The full set of entries has to be output exactly.

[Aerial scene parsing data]
+++

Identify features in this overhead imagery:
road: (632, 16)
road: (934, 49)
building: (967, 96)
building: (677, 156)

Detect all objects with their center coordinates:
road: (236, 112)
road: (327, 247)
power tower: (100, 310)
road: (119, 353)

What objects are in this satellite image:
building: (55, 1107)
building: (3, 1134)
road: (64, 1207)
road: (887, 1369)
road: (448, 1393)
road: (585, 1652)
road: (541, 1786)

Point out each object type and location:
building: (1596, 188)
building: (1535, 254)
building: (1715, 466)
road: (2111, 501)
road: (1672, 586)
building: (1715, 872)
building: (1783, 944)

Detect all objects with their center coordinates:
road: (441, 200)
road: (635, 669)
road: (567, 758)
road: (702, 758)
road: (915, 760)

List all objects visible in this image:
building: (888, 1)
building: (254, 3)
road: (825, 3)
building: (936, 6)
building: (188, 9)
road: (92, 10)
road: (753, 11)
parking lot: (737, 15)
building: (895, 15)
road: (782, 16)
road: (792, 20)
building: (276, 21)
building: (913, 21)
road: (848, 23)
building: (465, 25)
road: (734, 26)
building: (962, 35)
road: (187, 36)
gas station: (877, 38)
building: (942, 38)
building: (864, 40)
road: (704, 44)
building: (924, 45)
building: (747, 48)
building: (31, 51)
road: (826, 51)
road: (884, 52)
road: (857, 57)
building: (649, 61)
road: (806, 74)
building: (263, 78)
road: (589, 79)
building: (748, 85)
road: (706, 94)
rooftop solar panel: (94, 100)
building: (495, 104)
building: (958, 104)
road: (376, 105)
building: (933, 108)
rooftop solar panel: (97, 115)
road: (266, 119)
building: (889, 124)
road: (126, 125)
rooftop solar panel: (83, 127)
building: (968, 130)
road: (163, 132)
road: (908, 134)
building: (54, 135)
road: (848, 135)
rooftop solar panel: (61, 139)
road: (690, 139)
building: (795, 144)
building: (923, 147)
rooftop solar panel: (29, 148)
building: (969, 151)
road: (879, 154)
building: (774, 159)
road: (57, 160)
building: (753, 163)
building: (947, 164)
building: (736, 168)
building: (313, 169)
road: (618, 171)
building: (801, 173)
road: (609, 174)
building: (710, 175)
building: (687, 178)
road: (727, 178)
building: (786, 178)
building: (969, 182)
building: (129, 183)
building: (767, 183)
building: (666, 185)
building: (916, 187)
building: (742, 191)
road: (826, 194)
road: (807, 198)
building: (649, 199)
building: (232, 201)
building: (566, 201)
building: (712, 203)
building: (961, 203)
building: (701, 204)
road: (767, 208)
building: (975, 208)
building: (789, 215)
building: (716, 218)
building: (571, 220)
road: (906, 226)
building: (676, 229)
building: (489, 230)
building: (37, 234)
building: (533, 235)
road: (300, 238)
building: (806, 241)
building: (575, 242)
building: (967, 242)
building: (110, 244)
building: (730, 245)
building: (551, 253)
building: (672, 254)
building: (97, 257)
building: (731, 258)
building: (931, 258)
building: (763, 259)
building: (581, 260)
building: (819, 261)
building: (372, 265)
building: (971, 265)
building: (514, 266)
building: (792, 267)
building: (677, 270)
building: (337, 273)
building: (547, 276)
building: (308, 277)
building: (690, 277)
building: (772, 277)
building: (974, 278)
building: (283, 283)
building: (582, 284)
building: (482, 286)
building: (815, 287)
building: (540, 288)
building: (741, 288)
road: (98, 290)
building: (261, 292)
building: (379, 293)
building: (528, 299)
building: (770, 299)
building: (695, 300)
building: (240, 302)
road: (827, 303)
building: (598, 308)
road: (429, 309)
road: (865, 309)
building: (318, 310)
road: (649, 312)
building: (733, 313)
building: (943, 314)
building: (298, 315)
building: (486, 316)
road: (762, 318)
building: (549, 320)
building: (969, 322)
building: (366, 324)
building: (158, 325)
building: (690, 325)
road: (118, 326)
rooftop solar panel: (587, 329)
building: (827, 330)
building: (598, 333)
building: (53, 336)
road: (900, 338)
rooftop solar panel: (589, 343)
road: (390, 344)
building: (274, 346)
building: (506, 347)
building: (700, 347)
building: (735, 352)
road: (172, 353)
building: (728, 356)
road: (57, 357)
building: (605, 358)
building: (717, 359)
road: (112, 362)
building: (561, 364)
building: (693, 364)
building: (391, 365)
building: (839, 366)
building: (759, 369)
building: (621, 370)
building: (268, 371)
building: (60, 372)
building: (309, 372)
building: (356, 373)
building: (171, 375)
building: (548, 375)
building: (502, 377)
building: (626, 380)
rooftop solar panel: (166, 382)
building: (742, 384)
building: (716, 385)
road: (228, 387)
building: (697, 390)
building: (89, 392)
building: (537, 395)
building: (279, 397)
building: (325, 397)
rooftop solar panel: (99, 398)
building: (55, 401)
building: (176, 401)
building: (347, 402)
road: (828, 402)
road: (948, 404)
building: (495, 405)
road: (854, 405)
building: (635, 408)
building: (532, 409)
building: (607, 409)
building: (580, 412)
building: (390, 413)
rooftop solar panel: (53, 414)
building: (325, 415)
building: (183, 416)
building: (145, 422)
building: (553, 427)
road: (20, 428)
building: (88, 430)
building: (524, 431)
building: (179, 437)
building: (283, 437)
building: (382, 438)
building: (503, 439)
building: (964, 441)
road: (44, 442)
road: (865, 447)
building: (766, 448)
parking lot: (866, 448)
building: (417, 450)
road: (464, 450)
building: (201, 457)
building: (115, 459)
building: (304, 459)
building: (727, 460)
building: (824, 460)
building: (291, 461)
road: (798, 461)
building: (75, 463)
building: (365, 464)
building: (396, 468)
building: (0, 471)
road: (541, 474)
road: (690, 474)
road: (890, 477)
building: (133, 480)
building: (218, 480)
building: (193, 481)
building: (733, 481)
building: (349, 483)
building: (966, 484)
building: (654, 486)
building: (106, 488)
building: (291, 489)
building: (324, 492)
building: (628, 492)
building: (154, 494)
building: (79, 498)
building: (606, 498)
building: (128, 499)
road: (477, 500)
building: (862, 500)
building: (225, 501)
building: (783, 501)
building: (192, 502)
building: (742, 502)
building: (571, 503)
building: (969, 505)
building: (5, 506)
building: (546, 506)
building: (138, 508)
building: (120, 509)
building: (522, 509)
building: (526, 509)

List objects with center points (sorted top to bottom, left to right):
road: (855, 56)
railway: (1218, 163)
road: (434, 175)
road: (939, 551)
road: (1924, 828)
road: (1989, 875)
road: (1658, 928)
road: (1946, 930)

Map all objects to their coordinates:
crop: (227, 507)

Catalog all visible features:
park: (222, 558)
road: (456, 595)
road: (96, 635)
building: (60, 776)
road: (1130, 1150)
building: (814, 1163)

+++

### EXERCISE RESULT
Identify features in this overhead imagery:
road: (632, 16)
road: (934, 49)
building: (967, 96)
building: (677, 156)

Detect all objects with their center coordinates:
road: (236, 112)
road: (327, 247)
power tower: (100, 310)
road: (119, 353)

What objects are in this satellite image:
building: (55, 1107)
building: (3, 1134)
road: (64, 1207)
road: (887, 1369)
road: (448, 1393)
road: (585, 1652)
road: (541, 1786)

Point out each object type and location:
building: (1596, 188)
building: (1535, 254)
building: (1715, 466)
road: (2111, 501)
road: (1672, 586)
building: (1715, 872)
building: (1783, 944)

Detect all objects with their center coordinates:
road: (441, 200)
road: (635, 669)
road: (567, 758)
road: (702, 758)
road: (915, 760)

List all objects visible in this image:
building: (888, 1)
building: (254, 3)
road: (825, 3)
building: (936, 6)
building: (188, 9)
road: (92, 10)
road: (753, 11)
parking lot: (737, 15)
building: (895, 15)
road: (782, 16)
road: (792, 20)
building: (276, 21)
building: (913, 21)
road: (848, 23)
building: (465, 25)
road: (734, 26)
building: (962, 35)
road: (187, 36)
gas station: (877, 38)
building: (942, 38)
building: (864, 40)
road: (704, 44)
building: (924, 45)
building: (747, 48)
building: (31, 51)
road: (826, 51)
road: (884, 52)
road: (857, 57)
building: (649, 61)
road: (806, 74)
building: (263, 78)
road: (589, 79)
building: (748, 85)
road: (706, 94)
rooftop solar panel: (94, 100)
building: (495, 104)
building: (958, 104)
road: (376, 105)
building: (933, 108)
rooftop solar panel: (97, 115)
road: (266, 119)
building: (889, 124)
road: (126, 125)
rooftop solar panel: (83, 127)
building: (968, 130)
road: (163, 132)
road: (908, 134)
building: (54, 135)
road: (848, 135)
rooftop solar panel: (61, 139)
road: (690, 139)
building: (795, 144)
building: (923, 147)
rooftop solar panel: (29, 148)
building: (969, 151)
road: (879, 154)
building: (774, 159)
road: (57, 160)
building: (753, 163)
building: (947, 164)
building: (736, 168)
building: (313, 169)
road: (618, 171)
building: (801, 173)
road: (609, 174)
building: (710, 175)
building: (687, 178)
road: (727, 178)
building: (786, 178)
building: (969, 182)
building: (129, 183)
building: (767, 183)
building: (666, 185)
building: (916, 187)
building: (742, 191)
road: (826, 194)
road: (807, 198)
building: (649, 199)
building: (232, 201)
building: (566, 201)
building: (712, 203)
building: (961, 203)
building: (701, 204)
road: (767, 208)
building: (975, 208)
building: (789, 215)
building: (716, 218)
building: (571, 220)
road: (906, 226)
building: (676, 229)
building: (489, 230)
building: (37, 234)
building: (533, 235)
road: (300, 238)
building: (806, 241)
building: (575, 242)
building: (967, 242)
building: (110, 244)
building: (730, 245)
building: (551, 253)
building: (672, 254)
building: (97, 257)
building: (731, 258)
building: (931, 258)
building: (763, 259)
building: (581, 260)
building: (819, 261)
building: (372, 265)
building: (971, 265)
building: (514, 266)
building: (792, 267)
building: (677, 270)
building: (337, 273)
building: (547, 276)
building: (308, 277)
building: (690, 277)
building: (772, 277)
building: (974, 278)
building: (283, 283)
building: (582, 284)
building: (482, 286)
building: (815, 287)
building: (540, 288)
building: (741, 288)
road: (98, 290)
building: (261, 292)
building: (379, 293)
building: (528, 299)
building: (770, 299)
building: (695, 300)
building: (240, 302)
road: (827, 303)
building: (598, 308)
road: (429, 309)
road: (865, 309)
building: (318, 310)
road: (649, 312)
building: (733, 313)
building: (943, 314)
building: (298, 315)
building: (486, 316)
road: (762, 318)
building: (549, 320)
building: (969, 322)
building: (366, 324)
building: (158, 325)
building: (690, 325)
road: (118, 326)
rooftop solar panel: (587, 329)
building: (827, 330)
building: (598, 333)
building: (53, 336)
road: (900, 338)
rooftop solar panel: (589, 343)
road: (390, 344)
building: (274, 346)
building: (506, 347)
building: (700, 347)
building: (735, 352)
road: (172, 353)
building: (728, 356)
road: (57, 357)
building: (605, 358)
building: (717, 359)
road: (112, 362)
building: (561, 364)
building: (693, 364)
building: (391, 365)
building: (839, 366)
building: (759, 369)
building: (621, 370)
building: (268, 371)
building: (60, 372)
building: (309, 372)
building: (356, 373)
building: (171, 375)
building: (548, 375)
building: (502, 377)
building: (626, 380)
rooftop solar panel: (166, 382)
building: (742, 384)
building: (716, 385)
road: (228, 387)
building: (697, 390)
building: (89, 392)
building: (537, 395)
building: (279, 397)
building: (325, 397)
rooftop solar panel: (99, 398)
building: (55, 401)
building: (176, 401)
building: (347, 402)
road: (828, 402)
road: (948, 404)
building: (495, 405)
road: (854, 405)
building: (635, 408)
building: (532, 409)
building: (607, 409)
building: (580, 412)
building: (390, 413)
rooftop solar panel: (53, 414)
building: (325, 415)
building: (183, 416)
building: (145, 422)
building: (553, 427)
road: (20, 428)
building: (88, 430)
building: (524, 431)
building: (179, 437)
building: (283, 437)
building: (382, 438)
building: (503, 439)
building: (964, 441)
road: (44, 442)
road: (865, 447)
building: (766, 448)
parking lot: (866, 448)
building: (417, 450)
road: (464, 450)
building: (201, 457)
building: (115, 459)
building: (304, 459)
building: (727, 460)
building: (824, 460)
building: (291, 461)
road: (798, 461)
building: (75, 463)
building: (365, 464)
building: (396, 468)
building: (0, 471)
road: (541, 474)
road: (690, 474)
road: (890, 477)
building: (133, 480)
building: (218, 480)
building: (193, 481)
building: (733, 481)
building: (349, 483)
building: (966, 484)
building: (654, 486)
building: (106, 488)
building: (291, 489)
building: (324, 492)
building: (628, 492)
building: (154, 494)
building: (79, 498)
building: (606, 498)
building: (128, 499)
road: (477, 500)
building: (862, 500)
building: (225, 501)
building: (783, 501)
building: (192, 502)
building: (742, 502)
building: (571, 503)
building: (969, 505)
building: (5, 506)
building: (546, 506)
building: (138, 508)
building: (120, 509)
building: (522, 509)
building: (526, 509)

List objects with center points (sorted top to bottom, left to right):
road: (855, 56)
railway: (1218, 163)
road: (434, 175)
road: (939, 551)
road: (1924, 828)
road: (1989, 875)
road: (1658, 928)
road: (1946, 930)

Map all objects to their coordinates:
crop: (227, 507)

Catalog all visible features:
park: (222, 558)
road: (456, 595)
road: (96, 635)
building: (60, 776)
road: (1130, 1150)
building: (814, 1163)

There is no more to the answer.